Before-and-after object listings
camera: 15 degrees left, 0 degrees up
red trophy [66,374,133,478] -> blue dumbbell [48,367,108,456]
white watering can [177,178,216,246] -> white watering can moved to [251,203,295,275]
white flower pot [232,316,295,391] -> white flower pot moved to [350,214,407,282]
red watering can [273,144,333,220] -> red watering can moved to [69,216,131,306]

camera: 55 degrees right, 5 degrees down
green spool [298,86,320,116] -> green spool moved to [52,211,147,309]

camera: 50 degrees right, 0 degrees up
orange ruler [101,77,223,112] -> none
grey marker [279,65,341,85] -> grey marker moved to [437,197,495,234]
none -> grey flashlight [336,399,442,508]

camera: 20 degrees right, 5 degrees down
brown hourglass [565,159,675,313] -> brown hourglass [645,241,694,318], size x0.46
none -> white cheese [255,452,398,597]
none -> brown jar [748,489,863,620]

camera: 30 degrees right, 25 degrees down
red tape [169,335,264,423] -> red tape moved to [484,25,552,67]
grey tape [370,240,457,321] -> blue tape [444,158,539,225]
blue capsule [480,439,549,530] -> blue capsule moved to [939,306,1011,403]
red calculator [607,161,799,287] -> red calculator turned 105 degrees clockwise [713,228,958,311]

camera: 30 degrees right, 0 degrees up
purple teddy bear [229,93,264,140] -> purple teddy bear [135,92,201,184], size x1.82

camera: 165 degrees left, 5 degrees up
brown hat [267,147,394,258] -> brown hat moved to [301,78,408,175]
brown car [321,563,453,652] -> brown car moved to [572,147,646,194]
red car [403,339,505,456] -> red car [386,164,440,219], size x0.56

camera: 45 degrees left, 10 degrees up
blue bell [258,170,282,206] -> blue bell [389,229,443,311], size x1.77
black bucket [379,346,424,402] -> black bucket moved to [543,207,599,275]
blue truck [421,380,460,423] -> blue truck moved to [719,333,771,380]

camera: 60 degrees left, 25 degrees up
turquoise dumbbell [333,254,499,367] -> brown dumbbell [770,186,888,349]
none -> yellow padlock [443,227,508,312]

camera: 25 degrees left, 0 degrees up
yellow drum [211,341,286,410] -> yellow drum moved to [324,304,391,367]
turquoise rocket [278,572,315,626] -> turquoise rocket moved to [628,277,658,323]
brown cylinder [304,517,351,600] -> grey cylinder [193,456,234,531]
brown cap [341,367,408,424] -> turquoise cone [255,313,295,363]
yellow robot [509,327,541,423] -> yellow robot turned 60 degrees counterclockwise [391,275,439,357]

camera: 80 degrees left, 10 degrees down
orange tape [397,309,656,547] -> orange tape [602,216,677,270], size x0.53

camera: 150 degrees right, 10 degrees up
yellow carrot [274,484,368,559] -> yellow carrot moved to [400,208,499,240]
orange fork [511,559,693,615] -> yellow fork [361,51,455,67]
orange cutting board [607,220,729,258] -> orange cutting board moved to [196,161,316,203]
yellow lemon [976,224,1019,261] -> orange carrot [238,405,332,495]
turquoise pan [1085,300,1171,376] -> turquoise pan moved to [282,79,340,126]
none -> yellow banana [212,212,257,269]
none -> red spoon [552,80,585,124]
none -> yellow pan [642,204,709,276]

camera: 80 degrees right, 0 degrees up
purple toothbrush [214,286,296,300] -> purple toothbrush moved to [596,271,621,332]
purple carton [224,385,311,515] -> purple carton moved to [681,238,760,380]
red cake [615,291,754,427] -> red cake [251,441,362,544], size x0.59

- Requirement: The response has to give back every record verbatim.

- Output for this exercise:
camera: 15 degrees left, 0 degrees up
red trophy [66,374,133,478] -> blue dumbbell [48,367,108,456]
white watering can [177,178,216,246] -> white watering can moved to [251,203,295,275]
white flower pot [232,316,295,391] -> white flower pot moved to [350,214,407,282]
red watering can [273,144,333,220] -> red watering can moved to [69,216,131,306]

camera: 55 degrees right, 5 degrees down
green spool [298,86,320,116] -> green spool moved to [52,211,147,309]

camera: 50 degrees right, 0 degrees up
orange ruler [101,77,223,112] -> none
grey marker [279,65,341,85] -> grey marker moved to [437,197,495,234]
none -> grey flashlight [336,399,442,508]

camera: 20 degrees right, 5 degrees down
brown hourglass [565,159,675,313] -> brown hourglass [645,241,694,318], size x0.46
none -> white cheese [255,452,398,597]
none -> brown jar [748,489,863,620]

camera: 30 degrees right, 25 degrees down
red tape [169,335,264,423] -> red tape moved to [484,25,552,67]
grey tape [370,240,457,321] -> blue tape [444,158,539,225]
blue capsule [480,439,549,530] -> blue capsule moved to [939,306,1011,403]
red calculator [607,161,799,287] -> red calculator turned 105 degrees clockwise [713,228,958,311]

camera: 30 degrees right, 0 degrees up
purple teddy bear [229,93,264,140] -> purple teddy bear [135,92,201,184], size x1.82

camera: 165 degrees left, 5 degrees up
brown hat [267,147,394,258] -> brown hat moved to [301,78,408,175]
brown car [321,563,453,652] -> brown car moved to [572,147,646,194]
red car [403,339,505,456] -> red car [386,164,440,219], size x0.56

camera: 45 degrees left, 10 degrees up
blue bell [258,170,282,206] -> blue bell [389,229,443,311], size x1.77
black bucket [379,346,424,402] -> black bucket moved to [543,207,599,275]
blue truck [421,380,460,423] -> blue truck moved to [719,333,771,380]

camera: 60 degrees left, 25 degrees up
turquoise dumbbell [333,254,499,367] -> brown dumbbell [770,186,888,349]
none -> yellow padlock [443,227,508,312]

camera: 25 degrees left, 0 degrees up
yellow drum [211,341,286,410] -> yellow drum moved to [324,304,391,367]
turquoise rocket [278,572,315,626] -> turquoise rocket moved to [628,277,658,323]
brown cylinder [304,517,351,600] -> grey cylinder [193,456,234,531]
brown cap [341,367,408,424] -> turquoise cone [255,313,295,363]
yellow robot [509,327,541,423] -> yellow robot turned 60 degrees counterclockwise [391,275,439,357]

camera: 80 degrees left, 10 degrees down
orange tape [397,309,656,547] -> orange tape [602,216,677,270], size x0.53

camera: 150 degrees right, 10 degrees up
yellow carrot [274,484,368,559] -> yellow carrot moved to [400,208,499,240]
orange fork [511,559,693,615] -> yellow fork [361,51,455,67]
orange cutting board [607,220,729,258] -> orange cutting board moved to [196,161,316,203]
yellow lemon [976,224,1019,261] -> orange carrot [238,405,332,495]
turquoise pan [1085,300,1171,376] -> turquoise pan moved to [282,79,340,126]
none -> yellow banana [212,212,257,269]
none -> red spoon [552,80,585,124]
none -> yellow pan [642,204,709,276]

camera: 80 degrees right, 0 degrees up
purple toothbrush [214,286,296,300] -> purple toothbrush moved to [596,271,621,332]
purple carton [224,385,311,515] -> purple carton moved to [681,238,760,380]
red cake [615,291,754,427] -> red cake [251,441,362,544], size x0.59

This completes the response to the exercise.